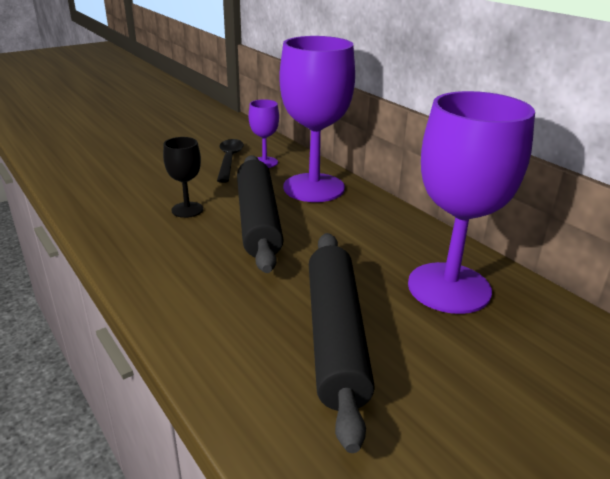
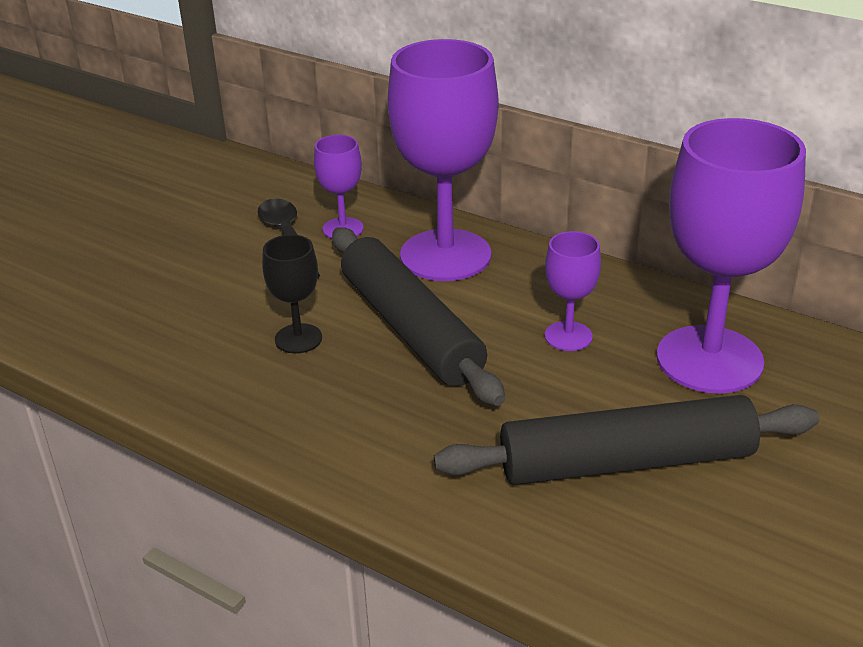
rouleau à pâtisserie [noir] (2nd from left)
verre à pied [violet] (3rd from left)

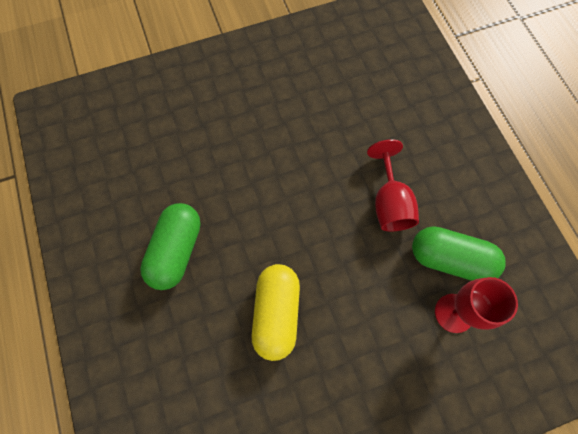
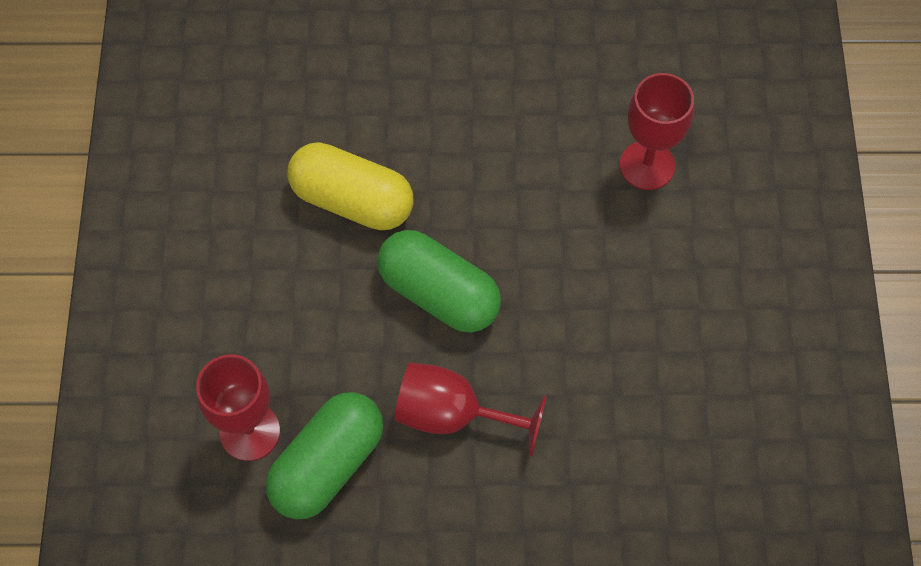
gélule [vert] (2nd from left)
verre à pied [rouge] (3rd from left)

-=-=-

PROBLEM TO SOLVE =>
Please write out all of the data verbatim, with no pictures in the copy.

EXPECTED ANSWER =>
rouleau à pâtisserie [noir] (2nd from left)
verre à pied [violet] (3rd from left)

gélule [vert] (2nd from left)
verre à pied [rouge] (3rd from left)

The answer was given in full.